_Material_.
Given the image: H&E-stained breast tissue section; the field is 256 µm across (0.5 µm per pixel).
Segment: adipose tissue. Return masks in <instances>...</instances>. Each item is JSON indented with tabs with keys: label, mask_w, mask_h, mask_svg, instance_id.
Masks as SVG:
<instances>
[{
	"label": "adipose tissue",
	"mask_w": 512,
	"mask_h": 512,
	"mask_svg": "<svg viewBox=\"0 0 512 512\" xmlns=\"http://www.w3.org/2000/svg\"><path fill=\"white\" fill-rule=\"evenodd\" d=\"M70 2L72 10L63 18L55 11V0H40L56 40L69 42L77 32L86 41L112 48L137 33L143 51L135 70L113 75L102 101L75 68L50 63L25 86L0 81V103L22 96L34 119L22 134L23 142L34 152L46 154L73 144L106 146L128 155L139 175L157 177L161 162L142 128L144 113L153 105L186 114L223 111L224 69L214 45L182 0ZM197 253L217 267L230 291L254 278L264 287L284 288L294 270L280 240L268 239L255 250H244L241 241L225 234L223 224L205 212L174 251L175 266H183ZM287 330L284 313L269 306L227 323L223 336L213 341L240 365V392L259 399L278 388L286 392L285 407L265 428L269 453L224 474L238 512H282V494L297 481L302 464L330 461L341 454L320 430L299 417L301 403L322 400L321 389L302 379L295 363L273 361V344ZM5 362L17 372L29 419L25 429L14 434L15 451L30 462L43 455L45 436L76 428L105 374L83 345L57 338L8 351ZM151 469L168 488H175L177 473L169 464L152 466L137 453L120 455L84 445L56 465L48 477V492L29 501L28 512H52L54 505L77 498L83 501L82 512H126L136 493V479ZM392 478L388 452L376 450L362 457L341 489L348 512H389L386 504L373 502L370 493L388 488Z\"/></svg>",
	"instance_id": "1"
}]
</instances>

_Written problem_.
Print the material once more, exactly.

_Completed exercise_.
Given the image: H&E-stained breast tissue section; the field is 256 µm across (0.5 µm per pixel).
Segment: adipose tissue. Return masks in <instances>...</instances>. Each item is JSON indented with tabs with keys: label, mask_w, mask_h, mask_svg, instance_id.
Masks as SVG:
<instances>
[{
	"label": "adipose tissue",
	"mask_w": 512,
	"mask_h": 512,
	"mask_svg": "<svg viewBox=\"0 0 512 512\" xmlns=\"http://www.w3.org/2000/svg\"><path fill=\"white\" fill-rule=\"evenodd\" d=\"M70 2L72 10L63 18L55 11V0H40L56 40L69 42L77 32L86 41L112 48L137 33L143 51L135 70L113 75L102 101L75 68L50 63L25 86L0 81V103L22 96L34 119L22 134L23 142L34 152L46 154L73 144L106 146L128 155L139 175L157 177L161 162L142 128L144 113L153 105L186 114L223 111L224 69L214 45L182 0ZM197 253L217 267L230 291L254 278L264 287L284 288L294 270L280 240L268 239L255 250H244L241 241L225 234L223 224L205 212L174 251L175 266H183ZM287 330L284 313L269 306L227 323L223 336L213 341L240 365V392L259 399L278 388L286 392L285 407L265 428L269 453L224 474L238 512H282V494L297 481L302 464L330 461L341 454L320 430L299 417L301 403L322 400L321 389L302 379L295 363L273 361V344ZM5 362L17 372L29 419L25 429L14 434L15 451L30 462L43 455L45 436L76 428L105 374L83 345L57 338L8 351ZM151 469L168 488H175L177 473L169 464L152 466L137 453L120 455L84 445L56 465L48 477V492L29 501L28 512H52L54 505L77 498L83 501L82 512H126L136 493V479ZM392 478L388 452L376 450L362 457L341 489L348 512H389L386 504L373 502L370 493L388 488Z\"/></svg>",
	"instance_id": "1"
}]
</instances>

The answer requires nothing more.